GIVEN REQUEST:
Reproduce every line of the material below without changing anything.

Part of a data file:
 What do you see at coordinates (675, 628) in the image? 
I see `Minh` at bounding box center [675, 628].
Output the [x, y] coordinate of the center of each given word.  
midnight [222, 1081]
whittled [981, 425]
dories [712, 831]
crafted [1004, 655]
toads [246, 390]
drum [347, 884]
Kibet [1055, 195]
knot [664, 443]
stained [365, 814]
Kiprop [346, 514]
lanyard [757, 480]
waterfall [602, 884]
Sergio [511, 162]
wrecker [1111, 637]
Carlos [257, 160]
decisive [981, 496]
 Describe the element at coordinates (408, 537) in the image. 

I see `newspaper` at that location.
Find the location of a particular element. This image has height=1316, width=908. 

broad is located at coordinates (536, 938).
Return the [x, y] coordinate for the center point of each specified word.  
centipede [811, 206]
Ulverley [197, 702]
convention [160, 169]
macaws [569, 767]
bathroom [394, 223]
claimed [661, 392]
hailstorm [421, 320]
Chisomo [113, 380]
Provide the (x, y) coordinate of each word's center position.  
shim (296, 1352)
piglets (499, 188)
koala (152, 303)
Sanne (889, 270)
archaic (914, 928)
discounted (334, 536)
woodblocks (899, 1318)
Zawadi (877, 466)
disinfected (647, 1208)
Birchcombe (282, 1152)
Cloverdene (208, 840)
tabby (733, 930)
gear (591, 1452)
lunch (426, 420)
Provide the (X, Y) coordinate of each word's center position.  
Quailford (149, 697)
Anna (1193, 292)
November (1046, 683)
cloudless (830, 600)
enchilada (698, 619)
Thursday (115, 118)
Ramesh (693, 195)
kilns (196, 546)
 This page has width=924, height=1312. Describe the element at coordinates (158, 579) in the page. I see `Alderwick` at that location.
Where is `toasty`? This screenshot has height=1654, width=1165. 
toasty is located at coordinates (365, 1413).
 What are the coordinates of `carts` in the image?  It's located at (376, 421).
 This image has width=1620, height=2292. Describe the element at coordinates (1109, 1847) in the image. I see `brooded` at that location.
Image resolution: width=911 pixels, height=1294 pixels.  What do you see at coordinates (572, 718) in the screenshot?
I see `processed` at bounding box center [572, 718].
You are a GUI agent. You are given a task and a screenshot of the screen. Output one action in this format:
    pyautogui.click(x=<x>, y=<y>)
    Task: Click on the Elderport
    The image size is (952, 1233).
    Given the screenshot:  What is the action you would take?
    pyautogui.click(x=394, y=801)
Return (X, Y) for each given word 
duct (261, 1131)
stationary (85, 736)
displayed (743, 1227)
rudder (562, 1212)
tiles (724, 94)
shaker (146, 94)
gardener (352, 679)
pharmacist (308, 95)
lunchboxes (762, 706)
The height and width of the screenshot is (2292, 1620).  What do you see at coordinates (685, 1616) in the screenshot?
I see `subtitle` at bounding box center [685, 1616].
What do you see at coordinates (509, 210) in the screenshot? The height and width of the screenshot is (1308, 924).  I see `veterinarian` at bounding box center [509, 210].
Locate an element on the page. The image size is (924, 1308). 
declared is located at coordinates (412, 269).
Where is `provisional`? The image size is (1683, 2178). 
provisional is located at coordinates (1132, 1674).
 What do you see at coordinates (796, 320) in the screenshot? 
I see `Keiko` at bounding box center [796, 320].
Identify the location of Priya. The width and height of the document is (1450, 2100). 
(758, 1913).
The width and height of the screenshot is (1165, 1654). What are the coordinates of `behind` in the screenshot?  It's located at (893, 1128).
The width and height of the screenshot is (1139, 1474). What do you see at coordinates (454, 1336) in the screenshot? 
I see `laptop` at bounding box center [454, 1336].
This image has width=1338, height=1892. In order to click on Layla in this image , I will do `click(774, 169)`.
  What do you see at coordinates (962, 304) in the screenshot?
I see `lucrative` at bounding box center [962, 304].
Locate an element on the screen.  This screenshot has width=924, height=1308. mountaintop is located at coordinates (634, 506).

EXPECTED OUTPUT:
 What do you see at coordinates (675, 628) in the image? 
I see `Minh` at bounding box center [675, 628].
Output the [x, y] coordinate of the center of each given word.  
midnight [222, 1081]
whittled [981, 425]
dories [712, 831]
crafted [1004, 655]
toads [246, 390]
drum [347, 884]
Kibet [1055, 195]
knot [664, 443]
stained [365, 814]
Kiprop [346, 514]
lanyard [757, 480]
waterfall [602, 884]
Sergio [511, 162]
wrecker [1111, 637]
Carlos [257, 160]
decisive [981, 496]
 Describe the element at coordinates (408, 537) in the image. 

I see `newspaper` at that location.
Find the location of a particular element. This image has height=1316, width=908. 

broad is located at coordinates (536, 938).
Return the [x, y] coordinate for the center point of each specified word.  
centipede [811, 206]
Ulverley [197, 702]
convention [160, 169]
macaws [569, 767]
bathroom [394, 223]
claimed [661, 392]
hailstorm [421, 320]
Chisomo [113, 380]
Provide the (x, y) coordinate of each word's center position.  
shim (296, 1352)
piglets (499, 188)
koala (152, 303)
Sanne (889, 270)
archaic (914, 928)
discounted (334, 536)
woodblocks (899, 1318)
Zawadi (877, 466)
disinfected (647, 1208)
Birchcombe (282, 1152)
Cloverdene (208, 840)
tabby (733, 930)
gear (591, 1452)
lunch (426, 420)
Provide the (X, Y) coordinate of each word's center position.  
Quailford (149, 697)
Anna (1193, 292)
November (1046, 683)
cloudless (830, 600)
enchilada (698, 619)
Thursday (115, 118)
Ramesh (693, 195)
kilns (196, 546)
 This page has width=924, height=1312. Describe the element at coordinates (158, 579) in the page. I see `Alderwick` at that location.
Where is `toasty`? This screenshot has height=1654, width=1165. 
toasty is located at coordinates (365, 1413).
 What are the coordinates of `carts` in the image?  It's located at (376, 421).
 This image has width=1620, height=2292. Describe the element at coordinates (1109, 1847) in the image. I see `brooded` at that location.
Image resolution: width=911 pixels, height=1294 pixels.  What do you see at coordinates (572, 718) in the screenshot?
I see `processed` at bounding box center [572, 718].
You are a GUI agent. You are given a task and a screenshot of the screen. Output one action in this format:
    pyautogui.click(x=<x>, y=<y>)
    Task: Click on the Elderport
    The image size is (952, 1233).
    Given the screenshot:  What is the action you would take?
    pyautogui.click(x=394, y=801)
Return (X, Y) for each given word 
duct (261, 1131)
stationary (85, 736)
displayed (743, 1227)
rudder (562, 1212)
tiles (724, 94)
shaker (146, 94)
gardener (352, 679)
pharmacist (308, 95)
lunchboxes (762, 706)
The height and width of the screenshot is (2292, 1620).  What do you see at coordinates (685, 1616) in the screenshot?
I see `subtitle` at bounding box center [685, 1616].
What do you see at coordinates (509, 210) in the screenshot? The height and width of the screenshot is (1308, 924).  I see `veterinarian` at bounding box center [509, 210].
Locate an element on the page. The image size is (924, 1308). 
declared is located at coordinates (412, 269).
Where is `provisional`? The image size is (1683, 2178). 
provisional is located at coordinates (1132, 1674).
 What do you see at coordinates (796, 320) in the screenshot? 
I see `Keiko` at bounding box center [796, 320].
Identify the location of Priya. The width and height of the document is (1450, 2100). 
(758, 1913).
The width and height of the screenshot is (1165, 1654). What are the coordinates of `behind` in the screenshot?  It's located at (893, 1128).
The width and height of the screenshot is (1139, 1474). What do you see at coordinates (454, 1336) in the screenshot? 
I see `laptop` at bounding box center [454, 1336].
This image has width=1338, height=1892. In order to click on Layla in this image , I will do `click(774, 169)`.
  What do you see at coordinates (962, 304) in the screenshot?
I see `lucrative` at bounding box center [962, 304].
Locate an element on the screen.  This screenshot has width=924, height=1308. mountaintop is located at coordinates (634, 506).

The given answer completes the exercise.